DATA EXCERPTS:
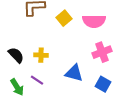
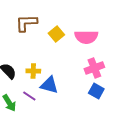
blue triangle: (74, 73) -> (49, 85), moved
blue square: (103, 84) -> (96, 91), moved

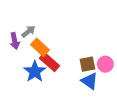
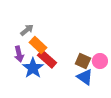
purple arrow: (15, 41) -> (19, 54), moved
brown square: (87, 64) -> (83, 61), turned 35

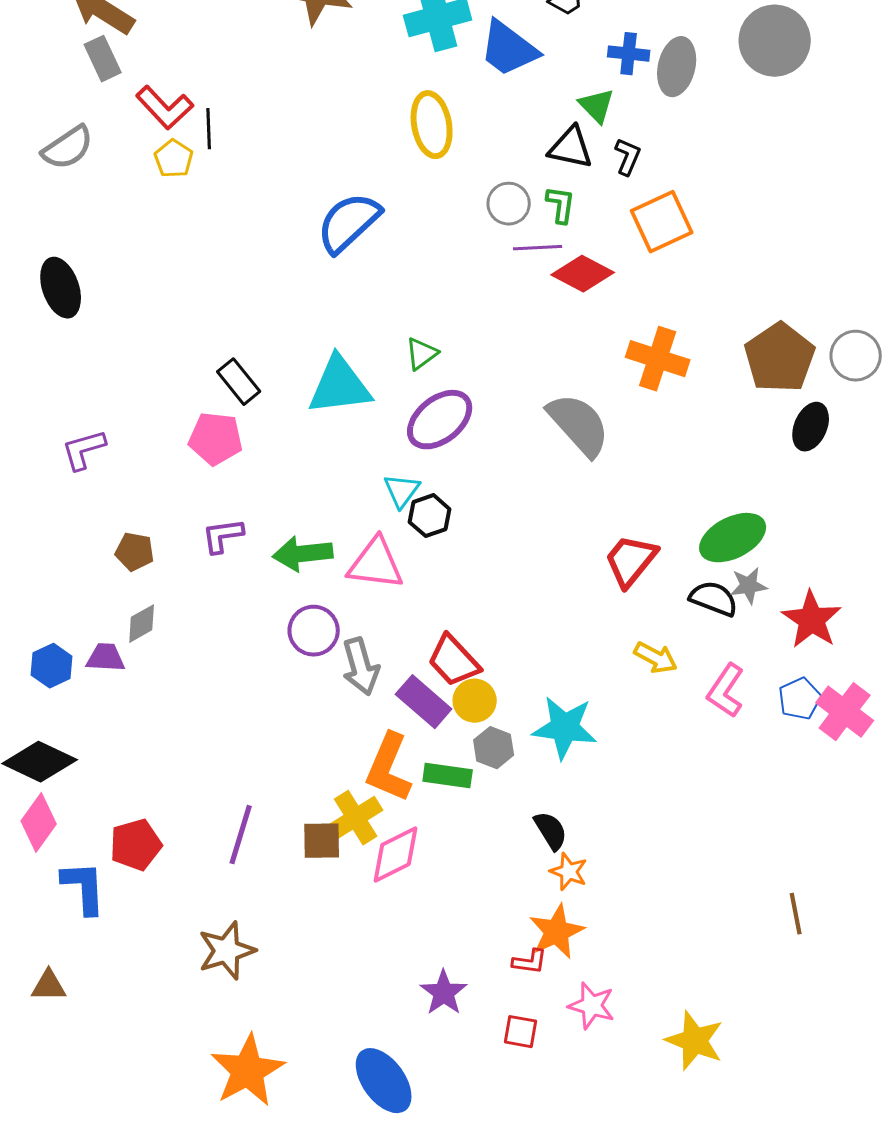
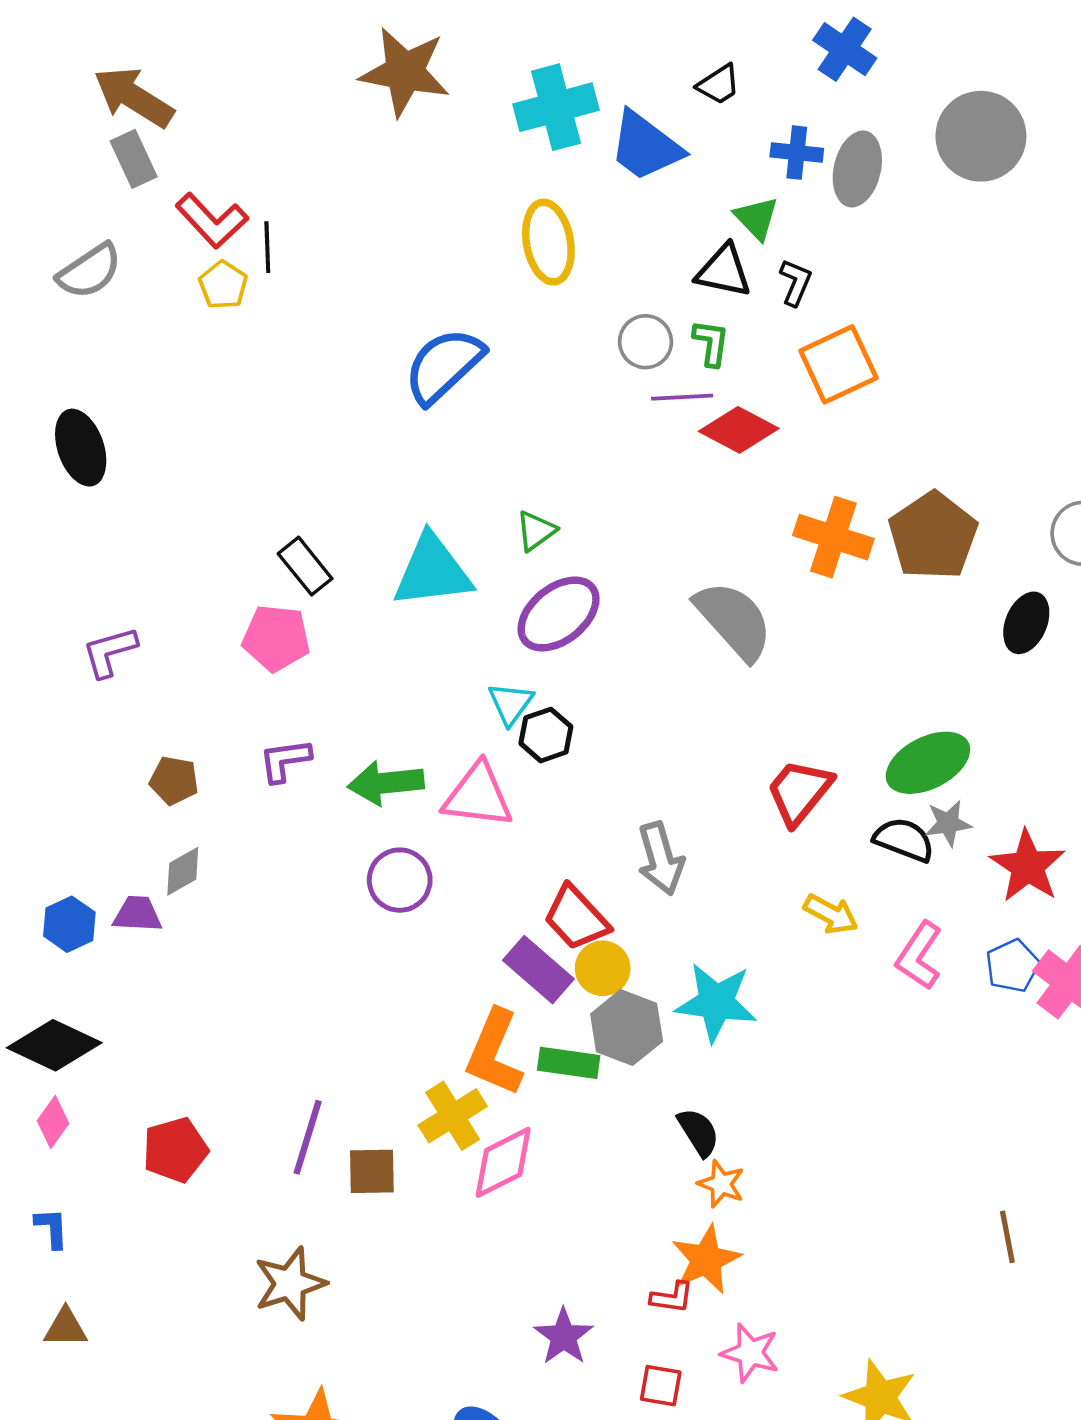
brown pentagon: (780, 358) -> (933, 536), moved
gray arrow: (361, 667) -> (661, 859), moved
gray hexagon: (494, 748) -> (627, 1028), size x1.4
pink diamond: (39, 823) -> (53, 1122), size x0.7
brown square: (322, 841) -> (372, 1171), moved
blue L-shape: (84, 888) -> (52, 1228), moved, size x0.6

INSTRUCTIONS FOR THE TASK: Every entry above should be returned exactly, with no images included.

SOLUTION FOR THIS PROBLEM:
blue triangle: (74, 73) -> (49, 85), moved
blue square: (103, 84) -> (96, 91), moved

purple arrow: (15, 41) -> (19, 54), moved
brown square: (87, 64) -> (83, 61), turned 35

brown pentagon: (780, 358) -> (933, 536), moved
gray arrow: (361, 667) -> (661, 859), moved
gray hexagon: (494, 748) -> (627, 1028), size x1.4
pink diamond: (39, 823) -> (53, 1122), size x0.7
brown square: (322, 841) -> (372, 1171), moved
blue L-shape: (84, 888) -> (52, 1228), moved, size x0.6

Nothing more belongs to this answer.